▶ [Work task]:
Produce word for word the lines of the data below running from the one that has "R5: 15k (N_6, U2/OUT) -> 15k (GND, U2/OUT)" to the one that has "R14: 620k (DGND, VB2) -> 620k (+5V, VB2)", inclusive, and no others.

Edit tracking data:
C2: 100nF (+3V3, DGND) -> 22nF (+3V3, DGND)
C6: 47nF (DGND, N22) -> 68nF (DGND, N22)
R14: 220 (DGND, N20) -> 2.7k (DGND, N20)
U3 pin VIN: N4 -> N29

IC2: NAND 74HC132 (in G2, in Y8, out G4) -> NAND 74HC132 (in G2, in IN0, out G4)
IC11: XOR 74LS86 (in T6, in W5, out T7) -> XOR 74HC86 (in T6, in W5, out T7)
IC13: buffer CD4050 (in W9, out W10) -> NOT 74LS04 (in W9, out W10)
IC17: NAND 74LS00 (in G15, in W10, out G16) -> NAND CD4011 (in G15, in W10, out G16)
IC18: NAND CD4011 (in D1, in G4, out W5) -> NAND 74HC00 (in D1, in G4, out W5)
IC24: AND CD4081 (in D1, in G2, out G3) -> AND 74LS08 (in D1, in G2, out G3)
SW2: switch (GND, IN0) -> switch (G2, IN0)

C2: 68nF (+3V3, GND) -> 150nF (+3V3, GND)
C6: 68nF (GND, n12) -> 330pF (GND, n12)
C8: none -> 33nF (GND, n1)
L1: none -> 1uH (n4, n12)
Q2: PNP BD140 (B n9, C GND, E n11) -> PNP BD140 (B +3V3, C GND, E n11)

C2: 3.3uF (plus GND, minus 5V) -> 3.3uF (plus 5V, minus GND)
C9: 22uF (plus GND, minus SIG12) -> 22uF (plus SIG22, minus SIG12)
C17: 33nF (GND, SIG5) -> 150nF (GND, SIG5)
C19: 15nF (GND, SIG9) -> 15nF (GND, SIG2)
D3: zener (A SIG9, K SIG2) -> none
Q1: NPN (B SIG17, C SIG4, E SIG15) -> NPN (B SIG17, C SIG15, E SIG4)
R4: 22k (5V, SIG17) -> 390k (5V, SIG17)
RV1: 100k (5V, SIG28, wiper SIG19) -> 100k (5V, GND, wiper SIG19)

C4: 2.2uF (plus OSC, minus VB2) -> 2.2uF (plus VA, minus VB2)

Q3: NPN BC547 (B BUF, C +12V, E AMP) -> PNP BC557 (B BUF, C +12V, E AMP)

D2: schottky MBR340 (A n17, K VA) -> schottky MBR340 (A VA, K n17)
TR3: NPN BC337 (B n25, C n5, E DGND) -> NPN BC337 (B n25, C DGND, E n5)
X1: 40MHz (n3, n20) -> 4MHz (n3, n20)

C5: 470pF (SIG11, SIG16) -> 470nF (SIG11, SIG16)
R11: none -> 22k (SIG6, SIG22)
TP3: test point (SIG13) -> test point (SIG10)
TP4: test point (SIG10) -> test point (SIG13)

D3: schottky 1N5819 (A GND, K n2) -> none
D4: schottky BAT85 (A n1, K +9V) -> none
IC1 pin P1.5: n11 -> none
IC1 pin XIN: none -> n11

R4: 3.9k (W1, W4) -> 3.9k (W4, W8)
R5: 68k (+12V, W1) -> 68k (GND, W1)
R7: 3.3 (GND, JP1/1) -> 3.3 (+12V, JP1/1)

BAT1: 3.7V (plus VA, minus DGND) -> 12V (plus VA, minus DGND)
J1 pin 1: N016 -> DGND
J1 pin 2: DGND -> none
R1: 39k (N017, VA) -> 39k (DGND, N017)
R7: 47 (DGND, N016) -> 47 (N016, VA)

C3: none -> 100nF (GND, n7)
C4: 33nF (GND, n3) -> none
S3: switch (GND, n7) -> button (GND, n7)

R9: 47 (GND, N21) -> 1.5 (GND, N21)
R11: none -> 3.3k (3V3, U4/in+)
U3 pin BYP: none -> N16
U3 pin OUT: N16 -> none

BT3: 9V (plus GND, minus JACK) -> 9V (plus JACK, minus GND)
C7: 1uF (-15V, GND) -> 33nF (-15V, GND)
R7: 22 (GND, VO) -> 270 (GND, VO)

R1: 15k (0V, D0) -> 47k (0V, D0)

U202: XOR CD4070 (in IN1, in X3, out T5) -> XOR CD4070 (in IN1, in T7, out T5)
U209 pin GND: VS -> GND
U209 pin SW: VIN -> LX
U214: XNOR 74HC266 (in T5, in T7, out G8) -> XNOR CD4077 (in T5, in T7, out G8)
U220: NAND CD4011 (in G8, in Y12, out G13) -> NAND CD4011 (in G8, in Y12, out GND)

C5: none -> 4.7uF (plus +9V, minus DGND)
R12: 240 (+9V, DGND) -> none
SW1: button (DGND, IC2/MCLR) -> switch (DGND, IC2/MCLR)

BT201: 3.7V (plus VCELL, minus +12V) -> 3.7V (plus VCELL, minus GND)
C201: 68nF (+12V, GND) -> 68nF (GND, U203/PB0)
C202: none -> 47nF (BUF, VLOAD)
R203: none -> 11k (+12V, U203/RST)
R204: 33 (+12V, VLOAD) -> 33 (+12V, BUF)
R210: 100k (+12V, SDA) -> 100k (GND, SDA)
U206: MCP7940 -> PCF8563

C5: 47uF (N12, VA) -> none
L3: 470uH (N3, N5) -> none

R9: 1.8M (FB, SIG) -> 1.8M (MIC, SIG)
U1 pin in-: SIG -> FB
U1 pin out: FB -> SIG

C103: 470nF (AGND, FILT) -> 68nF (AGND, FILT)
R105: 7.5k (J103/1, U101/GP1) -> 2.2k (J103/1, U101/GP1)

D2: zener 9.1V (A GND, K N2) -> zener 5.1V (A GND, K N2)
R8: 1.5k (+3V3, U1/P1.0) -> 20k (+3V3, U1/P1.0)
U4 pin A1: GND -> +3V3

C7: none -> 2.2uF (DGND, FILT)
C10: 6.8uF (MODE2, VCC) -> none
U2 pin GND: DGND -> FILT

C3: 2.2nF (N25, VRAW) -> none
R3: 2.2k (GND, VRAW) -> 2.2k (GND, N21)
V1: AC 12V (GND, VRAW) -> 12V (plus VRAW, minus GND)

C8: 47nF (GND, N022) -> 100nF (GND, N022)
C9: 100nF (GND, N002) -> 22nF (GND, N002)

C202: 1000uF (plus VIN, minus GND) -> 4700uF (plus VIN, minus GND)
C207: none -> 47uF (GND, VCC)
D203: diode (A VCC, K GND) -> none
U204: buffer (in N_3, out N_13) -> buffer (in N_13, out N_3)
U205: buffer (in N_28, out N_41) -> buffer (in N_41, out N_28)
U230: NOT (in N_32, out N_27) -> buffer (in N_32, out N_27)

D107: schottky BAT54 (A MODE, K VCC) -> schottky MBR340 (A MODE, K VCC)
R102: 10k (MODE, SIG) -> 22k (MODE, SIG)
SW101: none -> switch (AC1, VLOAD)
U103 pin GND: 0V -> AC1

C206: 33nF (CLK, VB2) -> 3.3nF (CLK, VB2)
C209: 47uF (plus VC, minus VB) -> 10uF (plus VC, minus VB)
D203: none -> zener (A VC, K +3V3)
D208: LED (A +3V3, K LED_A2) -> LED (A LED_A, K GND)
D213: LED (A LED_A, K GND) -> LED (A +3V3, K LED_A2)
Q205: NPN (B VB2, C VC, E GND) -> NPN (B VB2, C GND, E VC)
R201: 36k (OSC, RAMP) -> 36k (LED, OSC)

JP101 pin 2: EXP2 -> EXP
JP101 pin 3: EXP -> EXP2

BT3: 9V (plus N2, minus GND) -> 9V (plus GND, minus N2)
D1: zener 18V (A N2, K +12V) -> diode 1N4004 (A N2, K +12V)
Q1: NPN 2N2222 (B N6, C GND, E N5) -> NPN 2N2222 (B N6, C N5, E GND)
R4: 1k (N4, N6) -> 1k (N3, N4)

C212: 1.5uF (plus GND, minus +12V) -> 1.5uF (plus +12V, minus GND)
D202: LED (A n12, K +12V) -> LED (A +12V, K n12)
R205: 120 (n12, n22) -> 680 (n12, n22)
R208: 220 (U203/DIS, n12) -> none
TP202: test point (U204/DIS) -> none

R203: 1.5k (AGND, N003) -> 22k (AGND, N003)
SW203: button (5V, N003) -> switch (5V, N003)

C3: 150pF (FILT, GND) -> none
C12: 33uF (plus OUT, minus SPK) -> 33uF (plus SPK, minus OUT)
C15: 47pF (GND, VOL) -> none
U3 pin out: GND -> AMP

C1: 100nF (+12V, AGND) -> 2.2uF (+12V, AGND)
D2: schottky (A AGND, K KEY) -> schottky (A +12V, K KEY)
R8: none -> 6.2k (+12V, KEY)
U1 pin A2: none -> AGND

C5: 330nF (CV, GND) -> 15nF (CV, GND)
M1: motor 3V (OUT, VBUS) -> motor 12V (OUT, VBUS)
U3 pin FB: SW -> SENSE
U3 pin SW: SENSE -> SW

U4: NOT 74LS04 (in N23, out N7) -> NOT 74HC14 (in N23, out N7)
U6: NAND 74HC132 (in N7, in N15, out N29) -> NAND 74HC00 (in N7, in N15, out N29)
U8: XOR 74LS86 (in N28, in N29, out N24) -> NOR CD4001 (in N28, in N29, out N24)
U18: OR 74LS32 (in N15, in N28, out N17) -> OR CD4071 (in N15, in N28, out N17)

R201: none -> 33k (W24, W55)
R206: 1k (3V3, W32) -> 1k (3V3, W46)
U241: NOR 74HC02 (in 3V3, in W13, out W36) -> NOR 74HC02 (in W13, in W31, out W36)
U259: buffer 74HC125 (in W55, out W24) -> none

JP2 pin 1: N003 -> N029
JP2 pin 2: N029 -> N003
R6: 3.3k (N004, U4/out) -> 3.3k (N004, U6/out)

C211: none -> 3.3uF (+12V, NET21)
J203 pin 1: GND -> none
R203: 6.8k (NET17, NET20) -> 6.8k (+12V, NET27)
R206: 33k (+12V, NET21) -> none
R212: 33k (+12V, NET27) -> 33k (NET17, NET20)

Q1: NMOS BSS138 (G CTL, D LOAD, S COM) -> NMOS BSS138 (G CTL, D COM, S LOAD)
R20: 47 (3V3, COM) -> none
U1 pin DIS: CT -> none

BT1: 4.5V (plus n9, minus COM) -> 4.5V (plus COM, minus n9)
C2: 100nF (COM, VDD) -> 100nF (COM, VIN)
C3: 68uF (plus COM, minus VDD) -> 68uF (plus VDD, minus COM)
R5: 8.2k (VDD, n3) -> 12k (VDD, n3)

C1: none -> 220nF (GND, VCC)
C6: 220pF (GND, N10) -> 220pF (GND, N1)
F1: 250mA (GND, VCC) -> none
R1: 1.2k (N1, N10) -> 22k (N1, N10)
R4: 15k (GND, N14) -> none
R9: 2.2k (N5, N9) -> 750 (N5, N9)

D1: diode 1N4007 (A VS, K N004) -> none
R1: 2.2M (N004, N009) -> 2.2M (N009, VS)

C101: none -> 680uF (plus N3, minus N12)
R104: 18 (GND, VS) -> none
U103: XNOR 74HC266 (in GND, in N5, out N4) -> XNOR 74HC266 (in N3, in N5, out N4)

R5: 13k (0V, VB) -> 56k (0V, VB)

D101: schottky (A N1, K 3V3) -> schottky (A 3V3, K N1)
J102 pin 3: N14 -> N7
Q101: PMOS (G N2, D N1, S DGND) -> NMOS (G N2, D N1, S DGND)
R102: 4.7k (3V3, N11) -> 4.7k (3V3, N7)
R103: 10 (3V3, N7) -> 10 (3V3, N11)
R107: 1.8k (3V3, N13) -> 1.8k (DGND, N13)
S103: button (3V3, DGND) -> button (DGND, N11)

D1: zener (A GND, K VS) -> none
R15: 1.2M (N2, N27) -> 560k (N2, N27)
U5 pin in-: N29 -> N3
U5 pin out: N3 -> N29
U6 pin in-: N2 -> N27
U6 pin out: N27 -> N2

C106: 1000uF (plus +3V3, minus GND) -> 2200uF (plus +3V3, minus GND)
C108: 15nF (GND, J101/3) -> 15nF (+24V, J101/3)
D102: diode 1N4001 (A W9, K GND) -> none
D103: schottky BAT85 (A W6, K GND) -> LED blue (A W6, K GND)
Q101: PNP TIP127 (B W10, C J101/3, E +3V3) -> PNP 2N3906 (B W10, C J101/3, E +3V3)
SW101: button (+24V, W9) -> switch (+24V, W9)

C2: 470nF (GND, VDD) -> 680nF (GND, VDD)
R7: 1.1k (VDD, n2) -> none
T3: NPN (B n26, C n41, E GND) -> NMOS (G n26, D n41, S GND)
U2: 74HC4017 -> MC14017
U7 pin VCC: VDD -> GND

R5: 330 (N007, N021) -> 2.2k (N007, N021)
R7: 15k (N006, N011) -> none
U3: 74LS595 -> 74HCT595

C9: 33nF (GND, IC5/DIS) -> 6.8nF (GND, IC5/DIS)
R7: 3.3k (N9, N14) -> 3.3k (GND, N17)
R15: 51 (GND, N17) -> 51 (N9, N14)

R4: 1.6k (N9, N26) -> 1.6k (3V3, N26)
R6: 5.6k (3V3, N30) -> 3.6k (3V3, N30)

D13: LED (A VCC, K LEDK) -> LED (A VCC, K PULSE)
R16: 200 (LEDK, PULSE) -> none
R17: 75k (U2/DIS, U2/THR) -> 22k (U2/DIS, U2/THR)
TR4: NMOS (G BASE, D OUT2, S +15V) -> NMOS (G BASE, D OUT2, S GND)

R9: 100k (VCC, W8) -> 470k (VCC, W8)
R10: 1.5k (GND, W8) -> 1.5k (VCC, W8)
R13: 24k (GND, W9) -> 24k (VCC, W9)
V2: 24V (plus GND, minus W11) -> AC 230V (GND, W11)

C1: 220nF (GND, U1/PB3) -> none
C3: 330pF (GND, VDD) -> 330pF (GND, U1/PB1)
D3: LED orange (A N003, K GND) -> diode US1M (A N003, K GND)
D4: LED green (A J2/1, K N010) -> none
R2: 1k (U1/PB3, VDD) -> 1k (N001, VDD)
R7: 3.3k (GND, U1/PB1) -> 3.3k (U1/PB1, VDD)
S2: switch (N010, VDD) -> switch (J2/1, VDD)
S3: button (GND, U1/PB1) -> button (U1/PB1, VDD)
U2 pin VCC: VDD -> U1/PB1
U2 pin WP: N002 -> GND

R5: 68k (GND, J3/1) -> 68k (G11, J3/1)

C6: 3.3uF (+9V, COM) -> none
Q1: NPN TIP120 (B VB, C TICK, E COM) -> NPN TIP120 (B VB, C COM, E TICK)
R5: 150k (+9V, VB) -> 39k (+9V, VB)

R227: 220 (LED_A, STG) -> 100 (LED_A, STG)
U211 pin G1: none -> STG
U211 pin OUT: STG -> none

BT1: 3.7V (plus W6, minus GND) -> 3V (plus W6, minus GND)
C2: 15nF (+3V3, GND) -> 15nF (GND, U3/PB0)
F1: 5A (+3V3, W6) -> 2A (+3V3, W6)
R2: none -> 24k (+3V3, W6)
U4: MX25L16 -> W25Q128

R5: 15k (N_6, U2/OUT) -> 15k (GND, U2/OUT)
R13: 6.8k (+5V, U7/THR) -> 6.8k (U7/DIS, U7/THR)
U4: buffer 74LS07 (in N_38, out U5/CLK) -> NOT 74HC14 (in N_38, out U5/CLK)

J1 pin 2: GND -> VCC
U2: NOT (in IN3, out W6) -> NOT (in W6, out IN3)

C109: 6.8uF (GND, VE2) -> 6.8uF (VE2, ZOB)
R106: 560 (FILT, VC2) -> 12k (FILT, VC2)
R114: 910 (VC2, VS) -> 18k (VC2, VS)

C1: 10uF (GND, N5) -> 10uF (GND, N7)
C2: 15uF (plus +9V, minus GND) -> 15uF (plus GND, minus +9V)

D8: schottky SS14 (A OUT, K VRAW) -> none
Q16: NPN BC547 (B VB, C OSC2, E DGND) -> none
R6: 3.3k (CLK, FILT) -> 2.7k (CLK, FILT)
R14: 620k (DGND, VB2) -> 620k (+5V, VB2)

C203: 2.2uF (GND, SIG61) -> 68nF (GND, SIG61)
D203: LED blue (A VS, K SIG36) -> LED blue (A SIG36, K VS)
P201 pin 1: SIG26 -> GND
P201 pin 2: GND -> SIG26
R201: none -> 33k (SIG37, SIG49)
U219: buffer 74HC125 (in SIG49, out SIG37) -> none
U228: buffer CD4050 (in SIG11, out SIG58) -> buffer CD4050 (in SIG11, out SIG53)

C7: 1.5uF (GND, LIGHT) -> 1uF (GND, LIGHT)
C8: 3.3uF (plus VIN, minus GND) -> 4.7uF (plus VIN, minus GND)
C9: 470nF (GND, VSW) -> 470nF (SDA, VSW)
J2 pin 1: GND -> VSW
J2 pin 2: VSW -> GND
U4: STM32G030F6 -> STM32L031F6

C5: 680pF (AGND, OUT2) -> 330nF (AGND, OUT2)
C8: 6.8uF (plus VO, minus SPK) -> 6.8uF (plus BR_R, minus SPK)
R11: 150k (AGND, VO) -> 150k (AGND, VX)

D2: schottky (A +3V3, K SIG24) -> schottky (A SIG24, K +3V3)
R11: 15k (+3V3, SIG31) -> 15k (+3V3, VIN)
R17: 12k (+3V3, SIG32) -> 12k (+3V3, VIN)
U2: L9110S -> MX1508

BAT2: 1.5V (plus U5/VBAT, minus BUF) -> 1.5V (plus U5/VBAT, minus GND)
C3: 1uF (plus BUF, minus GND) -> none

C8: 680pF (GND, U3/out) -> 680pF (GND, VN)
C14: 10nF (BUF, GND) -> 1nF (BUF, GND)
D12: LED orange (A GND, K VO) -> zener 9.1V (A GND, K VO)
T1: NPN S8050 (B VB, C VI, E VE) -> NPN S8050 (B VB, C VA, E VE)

▶ [Answer to this exercise]:
R5: 15k (N_6, U2/OUT) -> 15k (GND, U2/OUT)
R13: 6.8k (+5V, U7/THR) -> 6.8k (U7/DIS, U7/THR)
U4: buffer 74LS07 (in N_38, out U5/CLK) -> NOT 74HC14 (in N_38, out U5/CLK)

J1 pin 2: GND -> VCC
U2: NOT (in IN3, out W6) -> NOT (in W6, out IN3)

C109: 6.8uF (GND, VE2) -> 6.8uF (VE2, ZOB)
R106: 560 (FILT, VC2) -> 12k (FILT, VC2)
R114: 910 (VC2, VS) -> 18k (VC2, VS)

C1: 10uF (GND, N5) -> 10uF (GND, N7)
C2: 15uF (plus +9V, minus GND) -> 15uF (plus GND, minus +9V)

D8: schottky SS14 (A OUT, K VRAW) -> none
Q16: NPN BC547 (B VB, C OSC2, E DGND) -> none
R6: 3.3k (CLK, FILT) -> 2.7k (CLK, FILT)
R14: 620k (DGND, VB2) -> 620k (+5V, VB2)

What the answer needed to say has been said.